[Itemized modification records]

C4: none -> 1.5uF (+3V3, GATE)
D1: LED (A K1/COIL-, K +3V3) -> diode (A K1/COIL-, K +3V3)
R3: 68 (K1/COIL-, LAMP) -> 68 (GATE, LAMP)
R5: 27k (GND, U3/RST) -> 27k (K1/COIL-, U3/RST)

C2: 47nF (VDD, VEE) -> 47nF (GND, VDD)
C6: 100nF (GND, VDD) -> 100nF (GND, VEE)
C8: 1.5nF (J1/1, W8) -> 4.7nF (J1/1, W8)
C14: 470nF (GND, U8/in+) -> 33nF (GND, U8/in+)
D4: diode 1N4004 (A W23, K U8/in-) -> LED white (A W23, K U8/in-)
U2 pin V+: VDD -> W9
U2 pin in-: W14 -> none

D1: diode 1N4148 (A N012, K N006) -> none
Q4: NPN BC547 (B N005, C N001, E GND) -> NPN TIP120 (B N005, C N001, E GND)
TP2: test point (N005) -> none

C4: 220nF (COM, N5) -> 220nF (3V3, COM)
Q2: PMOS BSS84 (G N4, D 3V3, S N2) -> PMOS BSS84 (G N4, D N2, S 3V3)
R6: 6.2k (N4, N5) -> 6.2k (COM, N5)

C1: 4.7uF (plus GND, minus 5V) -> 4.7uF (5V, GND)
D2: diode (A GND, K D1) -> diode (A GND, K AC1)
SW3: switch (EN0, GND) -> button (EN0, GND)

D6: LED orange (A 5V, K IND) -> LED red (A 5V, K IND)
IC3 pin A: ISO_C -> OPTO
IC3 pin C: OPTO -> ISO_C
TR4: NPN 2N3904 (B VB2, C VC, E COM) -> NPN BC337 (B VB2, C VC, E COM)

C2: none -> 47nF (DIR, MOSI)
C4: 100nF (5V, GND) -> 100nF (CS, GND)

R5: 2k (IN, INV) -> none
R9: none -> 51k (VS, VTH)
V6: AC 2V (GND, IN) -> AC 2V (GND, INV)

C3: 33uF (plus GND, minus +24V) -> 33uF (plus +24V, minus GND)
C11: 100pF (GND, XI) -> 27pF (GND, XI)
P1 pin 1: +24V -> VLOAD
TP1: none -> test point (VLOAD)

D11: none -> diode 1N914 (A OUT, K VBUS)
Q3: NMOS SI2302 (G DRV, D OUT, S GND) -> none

- _PROBLEM DETAILS_
The response should reproduce every entry above exactly.

- _RESULT_
C4: none -> 1.5uF (+3V3, GATE)
D1: LED (A K1/COIL-, K +3V3) -> diode (A K1/COIL-, K +3V3)
R3: 68 (K1/COIL-, LAMP) -> 68 (GATE, LAMP)
R5: 27k (GND, U3/RST) -> 27k (K1/COIL-, U3/RST)

C2: 47nF (VDD, VEE) -> 47nF (GND, VDD)
C6: 100nF (GND, VDD) -> 100nF (GND, VEE)
C8: 1.5nF (J1/1, W8) -> 4.7nF (J1/1, W8)
C14: 470nF (GND, U8/in+) -> 33nF (GND, U8/in+)
D4: diode 1N4004 (A W23, K U8/in-) -> LED white (A W23, K U8/in-)
U2 pin V+: VDD -> W9
U2 pin in-: W14 -> none

D1: diode 1N4148 (A N012, K N006) -> none
Q4: NPN BC547 (B N005, C N001, E GND) -> NPN TIP120 (B N005, C N001, E GND)
TP2: test point (N005) -> none

C4: 220nF (COM, N5) -> 220nF (3V3, COM)
Q2: PMOS BSS84 (G N4, D 3V3, S N2) -> PMOS BSS84 (G N4, D N2, S 3V3)
R6: 6.2k (N4, N5) -> 6.2k (COM, N5)

C1: 4.7uF (plus GND, minus 5V) -> 4.7uF (5V, GND)
D2: diode (A GND, K D1) -> diode (A GND, K AC1)
SW3: switch (EN0, GND) -> button (EN0, GND)

D6: LED orange (A 5V, K IND) -> LED red (A 5V, K IND)
IC3 pin A: ISO_C -> OPTO
IC3 pin C: OPTO -> ISO_C
TR4: NPN 2N3904 (B VB2, C VC, E COM) -> NPN BC337 (B VB2, C VC, E COM)

C2: none -> 47nF (DIR, MOSI)
C4: 100nF (5V, GND) -> 100nF (CS, GND)

R5: 2k (IN, INV) -> none
R9: none -> 51k (VS, VTH)
V6: AC 2V (GND, IN) -> AC 2V (GND, INV)

C3: 33uF (plus GND, minus +24V) -> 33uF (plus +24V, minus GND)
C11: 100pF (GND, XI) -> 27pF (GND, XI)
P1 pin 1: +24V -> VLOAD
TP1: none -> test point (VLOAD)

D11: none -> diode 1N914 (A OUT, K VBUS)
Q3: NMOS SI2302 (G DRV, D OUT, S GND) -> none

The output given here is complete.